Object correspondence data:
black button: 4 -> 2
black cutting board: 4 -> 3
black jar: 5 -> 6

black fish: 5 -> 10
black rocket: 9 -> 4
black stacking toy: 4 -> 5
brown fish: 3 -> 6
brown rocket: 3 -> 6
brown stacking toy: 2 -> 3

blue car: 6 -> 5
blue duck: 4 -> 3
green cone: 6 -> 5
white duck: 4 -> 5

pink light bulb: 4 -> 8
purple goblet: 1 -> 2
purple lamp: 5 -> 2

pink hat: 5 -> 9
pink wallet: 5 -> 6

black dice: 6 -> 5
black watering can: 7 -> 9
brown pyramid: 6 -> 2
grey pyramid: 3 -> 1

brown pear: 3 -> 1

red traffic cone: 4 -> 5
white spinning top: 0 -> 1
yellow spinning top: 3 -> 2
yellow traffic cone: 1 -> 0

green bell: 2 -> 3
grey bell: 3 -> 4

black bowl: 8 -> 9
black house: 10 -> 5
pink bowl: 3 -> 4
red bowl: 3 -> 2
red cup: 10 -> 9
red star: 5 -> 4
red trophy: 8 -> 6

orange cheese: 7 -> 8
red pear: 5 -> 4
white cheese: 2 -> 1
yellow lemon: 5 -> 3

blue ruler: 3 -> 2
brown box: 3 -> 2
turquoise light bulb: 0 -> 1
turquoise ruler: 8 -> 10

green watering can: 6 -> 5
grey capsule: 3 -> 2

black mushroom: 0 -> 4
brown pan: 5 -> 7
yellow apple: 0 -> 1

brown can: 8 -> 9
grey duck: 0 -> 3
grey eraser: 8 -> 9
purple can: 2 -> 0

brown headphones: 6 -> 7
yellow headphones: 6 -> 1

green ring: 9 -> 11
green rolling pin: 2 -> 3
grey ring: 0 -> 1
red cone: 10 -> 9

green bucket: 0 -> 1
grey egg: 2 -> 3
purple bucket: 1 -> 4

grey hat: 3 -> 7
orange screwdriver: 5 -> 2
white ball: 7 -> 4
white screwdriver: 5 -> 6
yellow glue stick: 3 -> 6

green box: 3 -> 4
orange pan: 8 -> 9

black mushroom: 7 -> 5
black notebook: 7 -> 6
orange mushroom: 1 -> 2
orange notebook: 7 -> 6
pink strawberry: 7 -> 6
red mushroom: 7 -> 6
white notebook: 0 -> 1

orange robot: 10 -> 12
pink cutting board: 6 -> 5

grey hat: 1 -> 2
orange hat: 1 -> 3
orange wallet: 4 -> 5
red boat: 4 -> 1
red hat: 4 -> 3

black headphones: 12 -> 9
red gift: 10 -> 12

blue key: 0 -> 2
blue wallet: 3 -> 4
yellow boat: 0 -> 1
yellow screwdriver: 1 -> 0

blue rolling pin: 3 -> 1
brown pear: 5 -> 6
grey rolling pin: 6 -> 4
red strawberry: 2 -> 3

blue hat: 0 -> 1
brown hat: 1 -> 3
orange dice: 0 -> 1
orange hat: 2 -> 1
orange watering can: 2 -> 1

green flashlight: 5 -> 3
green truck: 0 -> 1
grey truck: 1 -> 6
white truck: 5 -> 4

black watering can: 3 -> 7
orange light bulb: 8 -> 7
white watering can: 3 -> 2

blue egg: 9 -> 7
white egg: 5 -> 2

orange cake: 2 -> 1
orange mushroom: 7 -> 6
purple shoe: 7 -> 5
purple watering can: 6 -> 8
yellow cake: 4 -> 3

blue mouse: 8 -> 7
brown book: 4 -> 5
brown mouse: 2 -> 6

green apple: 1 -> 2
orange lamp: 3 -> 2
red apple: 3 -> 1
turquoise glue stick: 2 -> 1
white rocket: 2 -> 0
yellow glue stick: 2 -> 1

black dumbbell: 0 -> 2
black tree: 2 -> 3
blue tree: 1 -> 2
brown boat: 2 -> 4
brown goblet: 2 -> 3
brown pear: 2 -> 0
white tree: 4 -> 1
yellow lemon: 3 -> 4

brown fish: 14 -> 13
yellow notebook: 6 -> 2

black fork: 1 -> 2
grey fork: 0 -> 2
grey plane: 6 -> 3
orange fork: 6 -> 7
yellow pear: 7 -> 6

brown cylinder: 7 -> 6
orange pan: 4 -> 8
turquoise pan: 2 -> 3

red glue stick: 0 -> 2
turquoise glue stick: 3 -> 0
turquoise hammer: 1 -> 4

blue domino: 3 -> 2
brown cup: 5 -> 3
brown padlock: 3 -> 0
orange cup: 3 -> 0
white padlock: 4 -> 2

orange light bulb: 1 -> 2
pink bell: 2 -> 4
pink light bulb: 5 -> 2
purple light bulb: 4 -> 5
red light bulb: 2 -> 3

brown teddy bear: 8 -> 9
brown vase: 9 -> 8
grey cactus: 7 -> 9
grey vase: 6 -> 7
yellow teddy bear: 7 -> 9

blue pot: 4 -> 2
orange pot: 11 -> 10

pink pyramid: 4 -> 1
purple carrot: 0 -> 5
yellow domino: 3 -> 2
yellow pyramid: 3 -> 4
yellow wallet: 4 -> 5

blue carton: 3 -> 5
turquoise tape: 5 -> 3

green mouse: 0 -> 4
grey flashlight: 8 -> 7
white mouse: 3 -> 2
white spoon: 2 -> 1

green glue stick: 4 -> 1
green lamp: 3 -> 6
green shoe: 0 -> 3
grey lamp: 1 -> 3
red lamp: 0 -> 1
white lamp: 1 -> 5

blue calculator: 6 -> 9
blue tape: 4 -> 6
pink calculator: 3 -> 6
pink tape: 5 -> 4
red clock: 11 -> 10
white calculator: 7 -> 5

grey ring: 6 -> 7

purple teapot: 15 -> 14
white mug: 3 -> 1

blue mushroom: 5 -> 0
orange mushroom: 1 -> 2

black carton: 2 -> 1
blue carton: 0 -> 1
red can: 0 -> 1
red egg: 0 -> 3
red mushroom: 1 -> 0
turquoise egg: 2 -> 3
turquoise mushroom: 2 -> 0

**Problem to work on**
Show every line of the data that includes the string "spinning".

**Solution**
white spinning top: 0 -> 1
yellow spinning top: 3 -> 2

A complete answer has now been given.